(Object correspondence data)

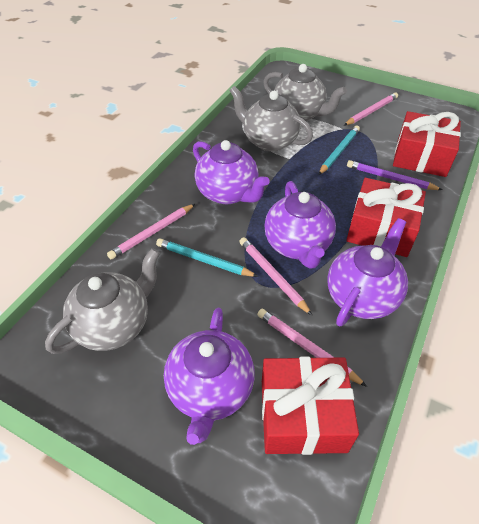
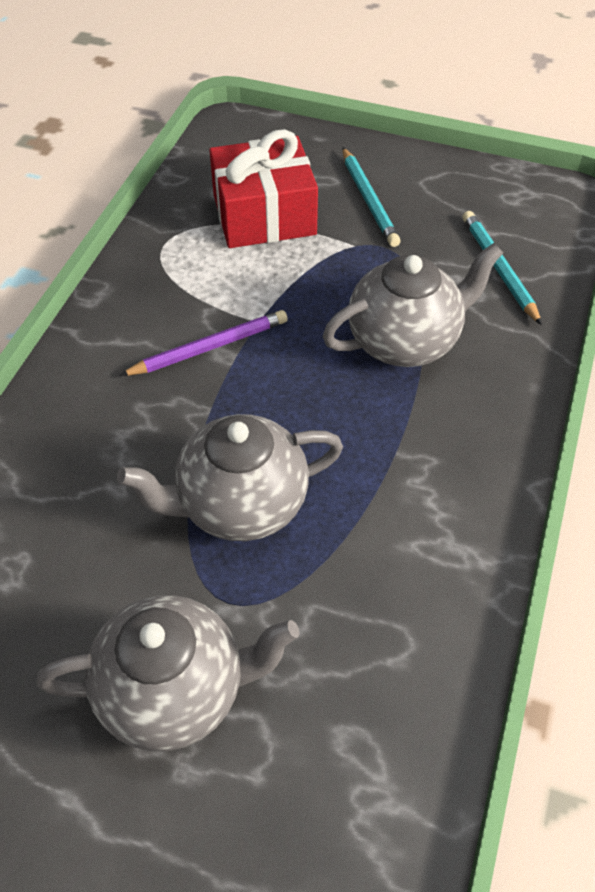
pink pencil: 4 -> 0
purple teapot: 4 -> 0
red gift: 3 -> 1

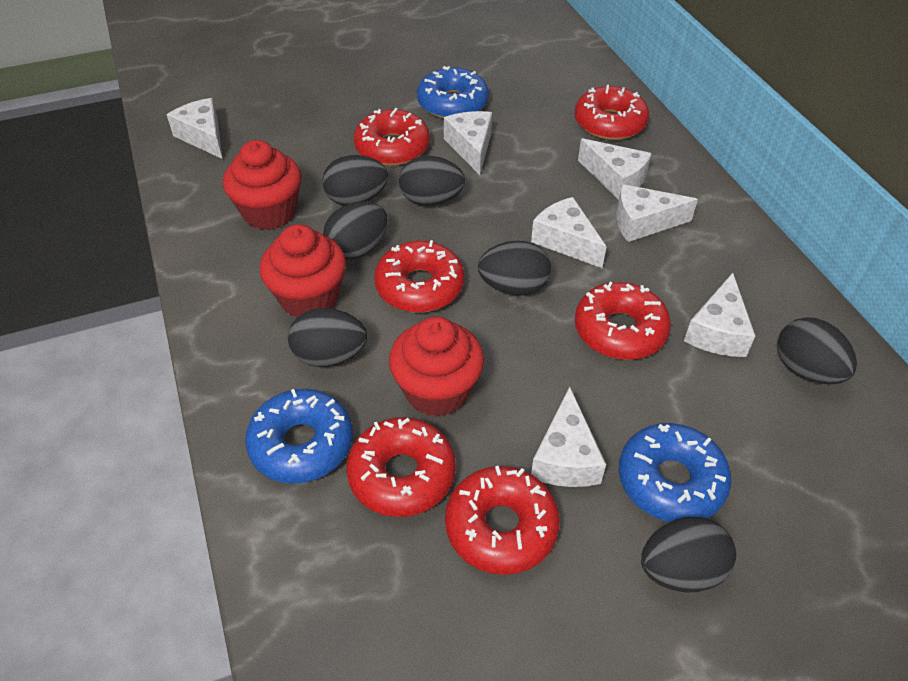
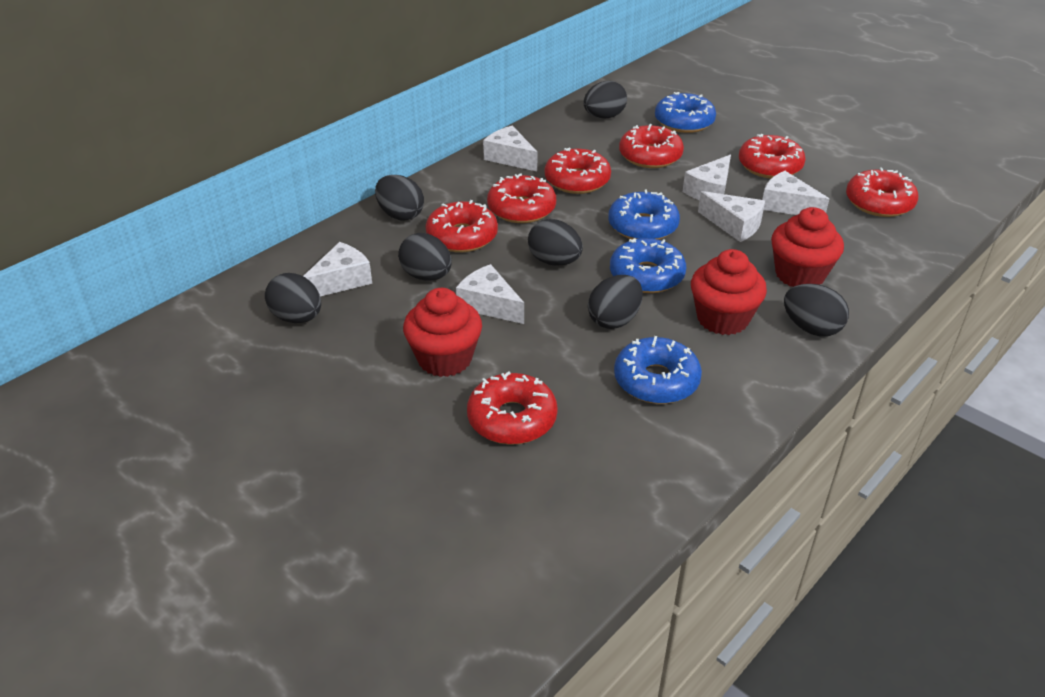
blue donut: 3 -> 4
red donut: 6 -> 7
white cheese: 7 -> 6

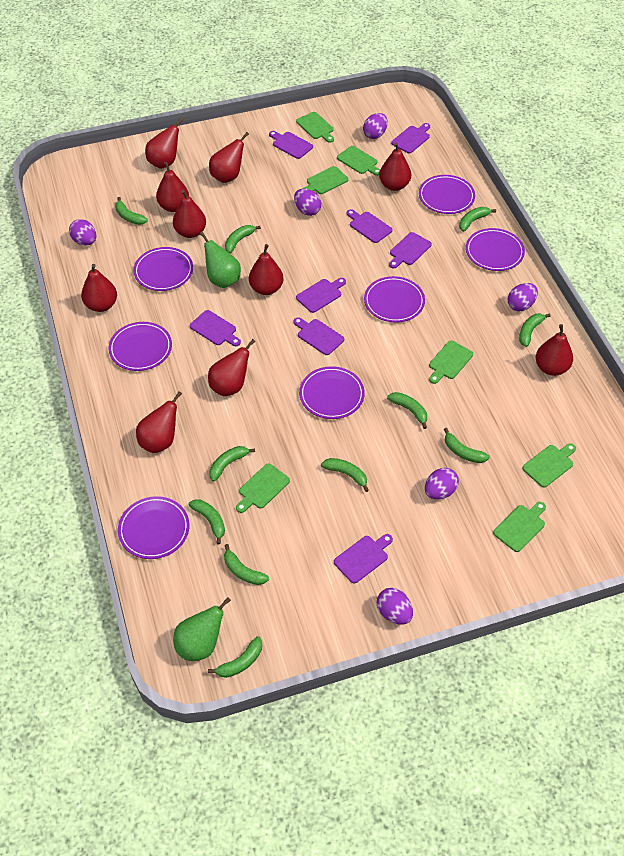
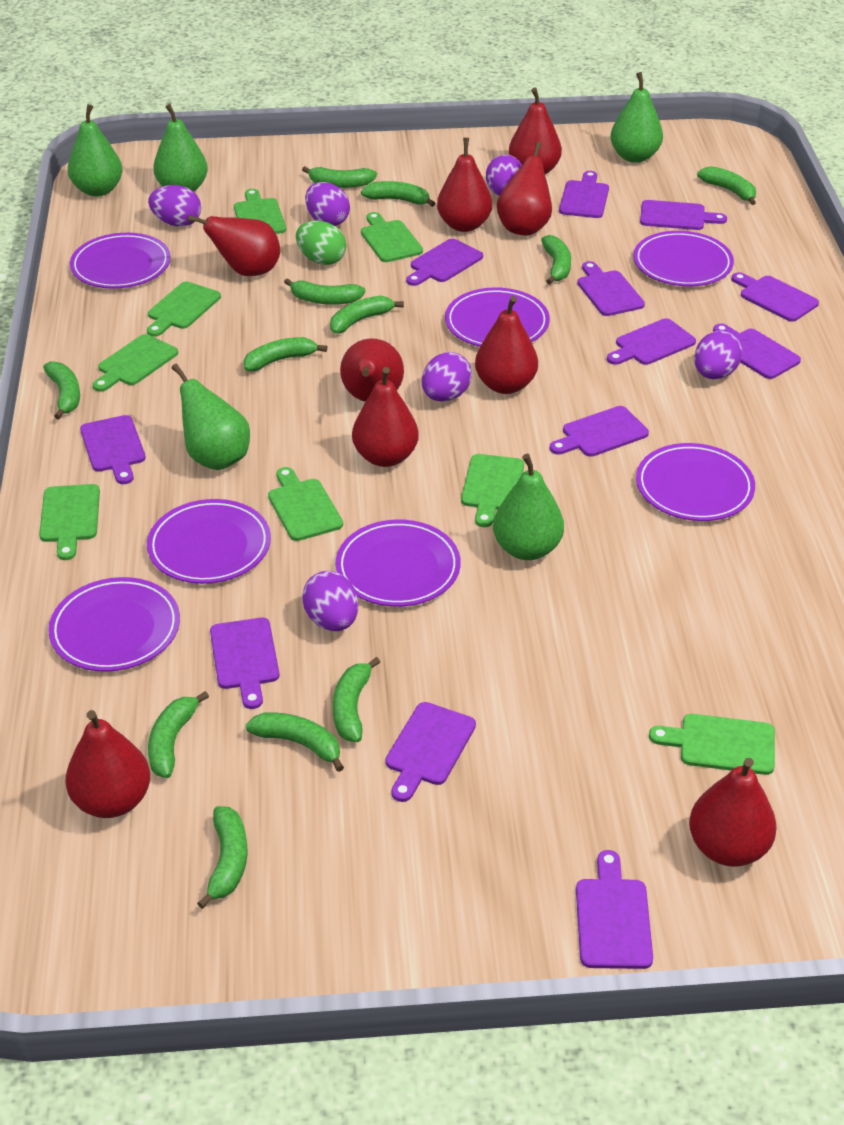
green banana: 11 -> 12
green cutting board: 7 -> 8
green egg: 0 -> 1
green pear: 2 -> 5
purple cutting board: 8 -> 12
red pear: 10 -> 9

◆ The task
Word for word, repeat the line holding "green cutting board: 7 -> 8" and all lines after it through the end of the entries above.

◆ Written solution
green cutting board: 7 -> 8
green egg: 0 -> 1
green pear: 2 -> 5
purple cutting board: 8 -> 12
red pear: 10 -> 9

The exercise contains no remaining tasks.